◆ **Scene change data**
◆ ◆ ◆ ◆
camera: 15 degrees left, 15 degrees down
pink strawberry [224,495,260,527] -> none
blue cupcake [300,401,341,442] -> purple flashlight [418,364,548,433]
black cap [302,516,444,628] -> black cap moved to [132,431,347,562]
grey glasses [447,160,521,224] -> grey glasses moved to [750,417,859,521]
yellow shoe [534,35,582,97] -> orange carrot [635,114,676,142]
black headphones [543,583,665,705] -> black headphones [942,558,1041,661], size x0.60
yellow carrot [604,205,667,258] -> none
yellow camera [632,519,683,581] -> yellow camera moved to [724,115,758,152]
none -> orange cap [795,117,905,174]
◆ ◆ ◆ ◆
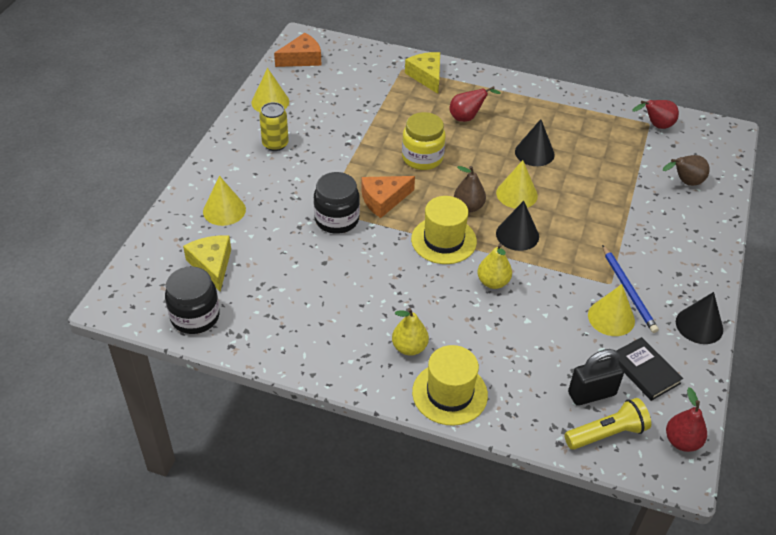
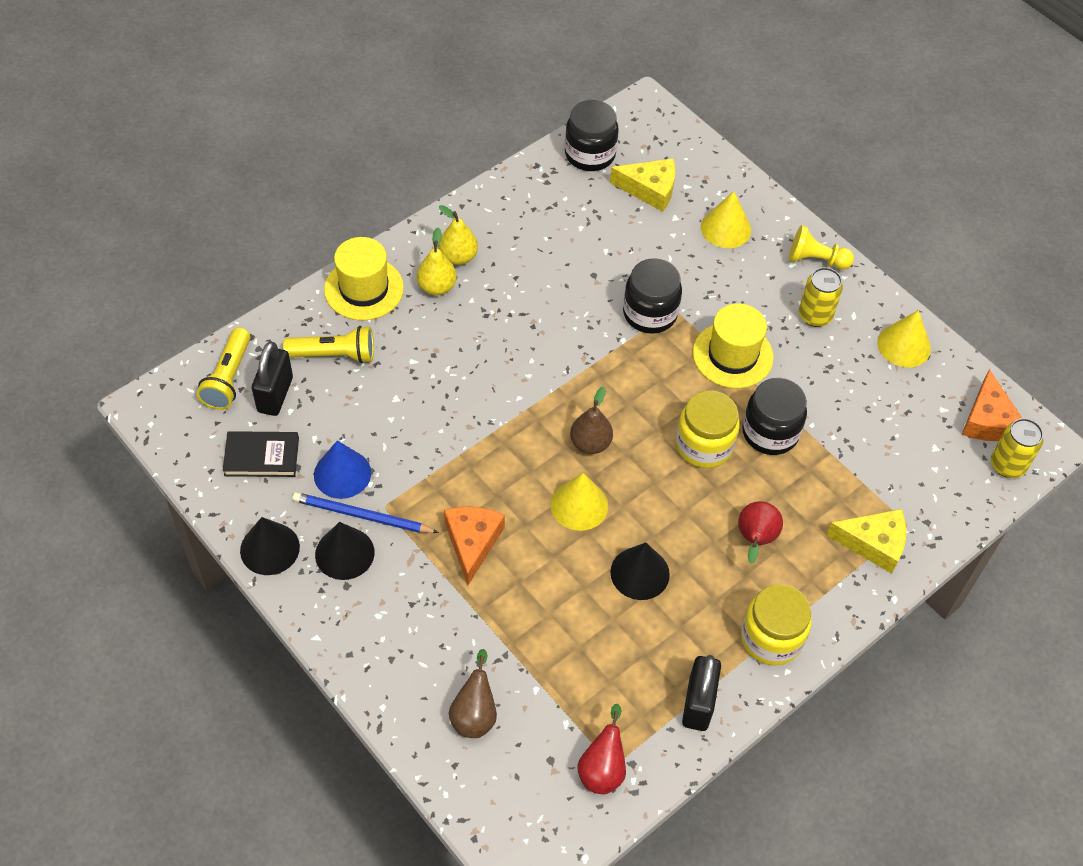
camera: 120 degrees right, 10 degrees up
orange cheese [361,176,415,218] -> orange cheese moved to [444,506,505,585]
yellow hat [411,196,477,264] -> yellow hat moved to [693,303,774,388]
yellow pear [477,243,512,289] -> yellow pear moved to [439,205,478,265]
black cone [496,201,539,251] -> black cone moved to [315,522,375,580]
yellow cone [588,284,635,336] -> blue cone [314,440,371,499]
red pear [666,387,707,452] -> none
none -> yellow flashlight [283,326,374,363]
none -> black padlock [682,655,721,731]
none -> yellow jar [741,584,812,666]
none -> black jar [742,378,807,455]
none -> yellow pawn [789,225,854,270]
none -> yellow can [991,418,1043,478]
◆ ◆ ◆ ◆
◆ **PROBLEM**
Please transcribe only the lines in the records above running from the line that has "yellow shoe [534,35,582,97]" through the line that has "none -> orange cap [795,117,905,174]", both included, exactly as they appear.

◆ **RESULT FOR THIS TASK**
yellow shoe [534,35,582,97] -> orange carrot [635,114,676,142]
black headphones [543,583,665,705] -> black headphones [942,558,1041,661], size x0.60
yellow carrot [604,205,667,258] -> none
yellow camera [632,519,683,581] -> yellow camera moved to [724,115,758,152]
none -> orange cap [795,117,905,174]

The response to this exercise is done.